WORK REQUEST: Copy the lines below word for word, skipping any image.

GIVEN DATA:
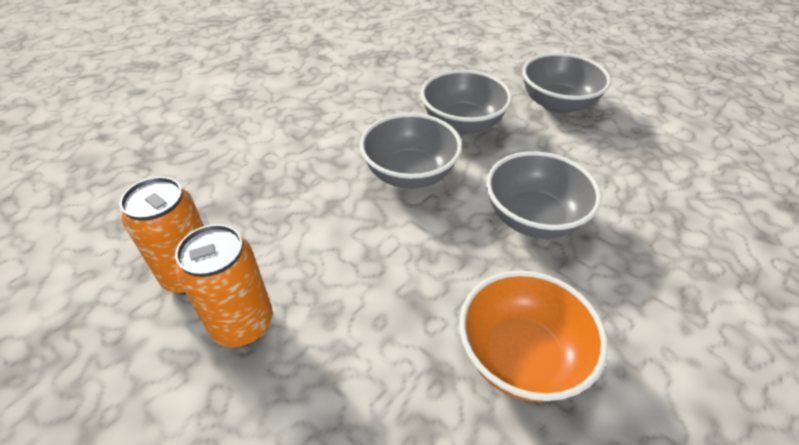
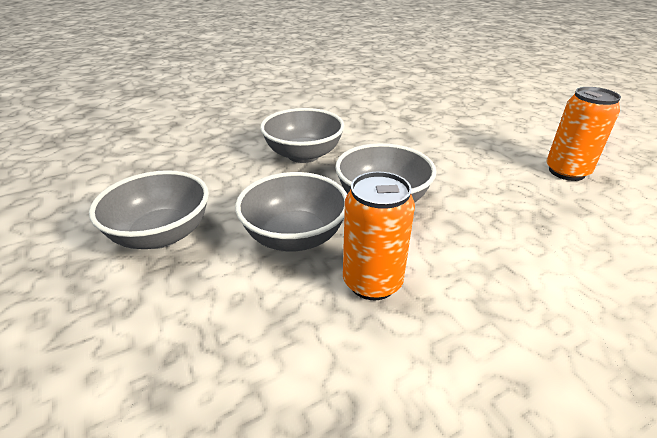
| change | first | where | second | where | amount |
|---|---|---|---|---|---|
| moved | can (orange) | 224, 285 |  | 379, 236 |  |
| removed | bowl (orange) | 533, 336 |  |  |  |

YOUR RESPONSE:
| change | first | where | second | where | amount |
|---|---|---|---|---|---|
| moved | can (orange) | 224, 285 |  | 379, 236 |  |
| removed | bowl (orange) | 533, 336 |  |  |  |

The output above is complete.